(Collected data)
● ● ● ●

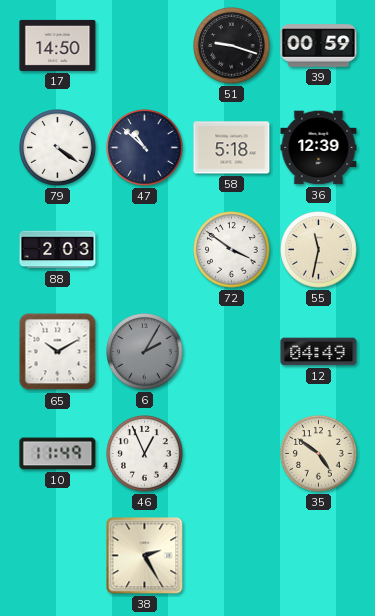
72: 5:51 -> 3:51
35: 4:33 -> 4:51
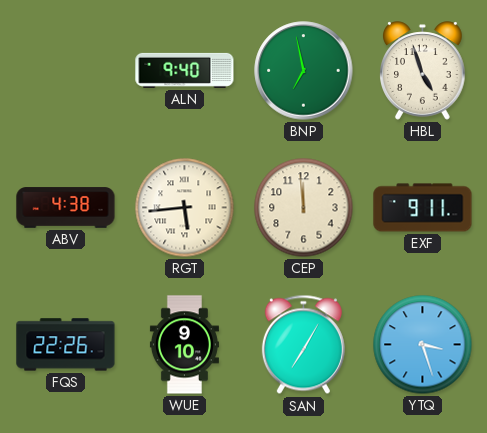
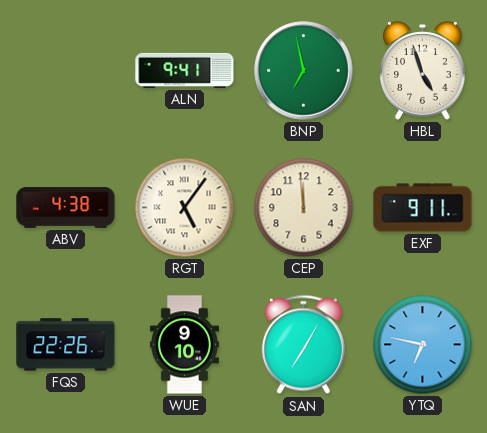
ALN: 9:40 -> 9:41
RGT: 5:44 -> 5:06
YTQ: 3:27 -> 6:47
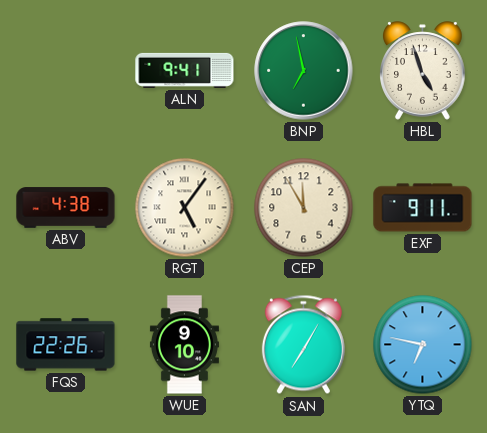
CEP: 11:59 -> 11:55
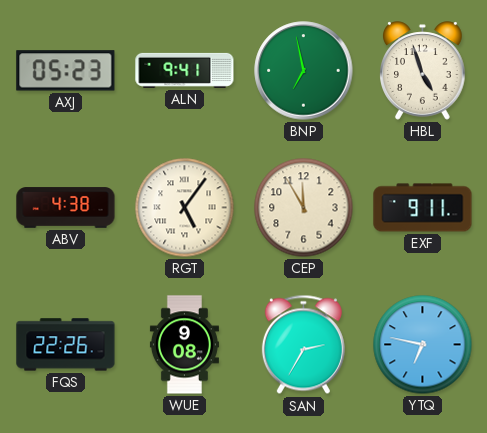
AXJ: none -> 05:23
WUE: 9:10 -> 9:08
SAN: 7:05 -> 2:35
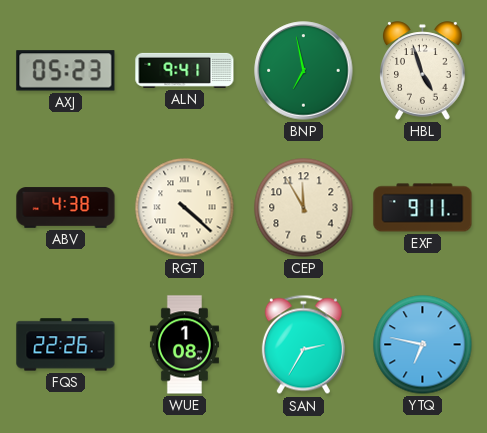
RGT: 5:06 -> 4:22
WUE: 9:08 -> 1:08
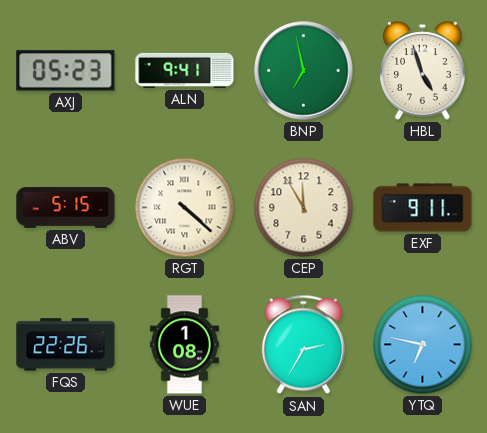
ABV: 4:38 -> 5:15
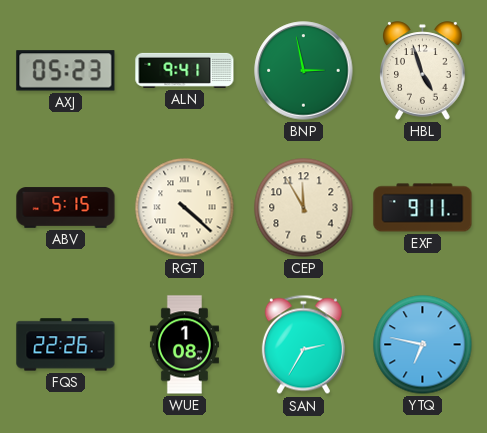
BNP: 6:58 -> 2:58
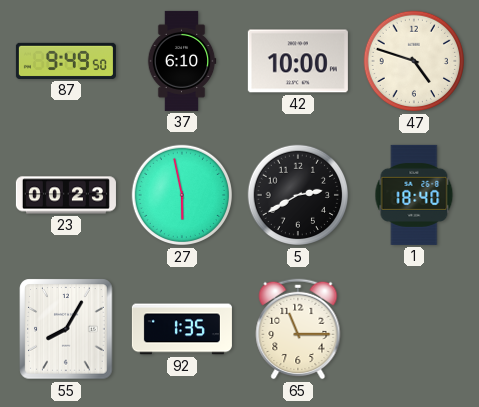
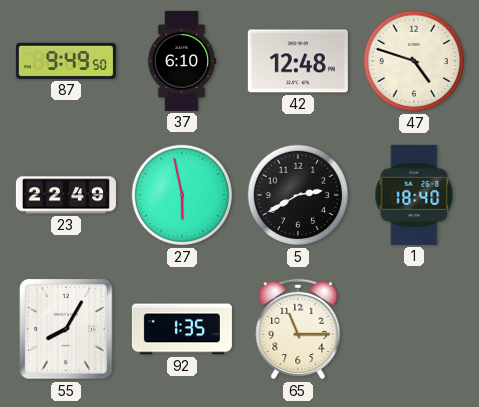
42: 10:00 -> 12:48
23: 00:23 -> 22:49
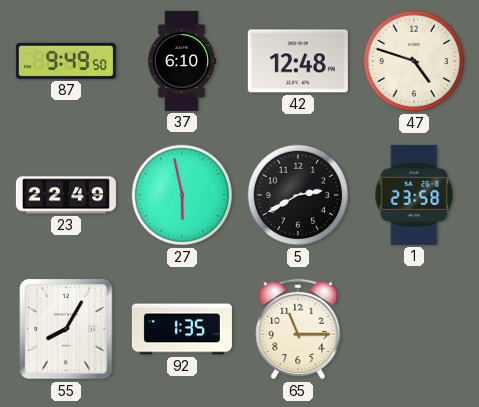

● ● ● ●

_JOB_
Can you switch "RGT" to "RQT" in the stretch of data from the line containing "ALN: 9:40 -> 9:41" through the end of the data, keeping everything else unchanged? Give back only those lines, leaving out the pictures.

_TASK SOLUTION_
ALN: 9:40 -> 9:41
RQT: 5:44 -> 5:06
YTQ: 3:27 -> 6:47
CEP: 11:59 -> 11:55
AXJ: none -> 05:23
WUE: 9:10 -> 9:08
SAN: 7:05 -> 2:35
RQT: 5:06 -> 4:22
WUE: 9:08 -> 1:08
ABV: 4:38 -> 5:15
BNP: 6:58 -> 2:58
42: 10:00 -> 12:48
23: 00:23 -> 22:49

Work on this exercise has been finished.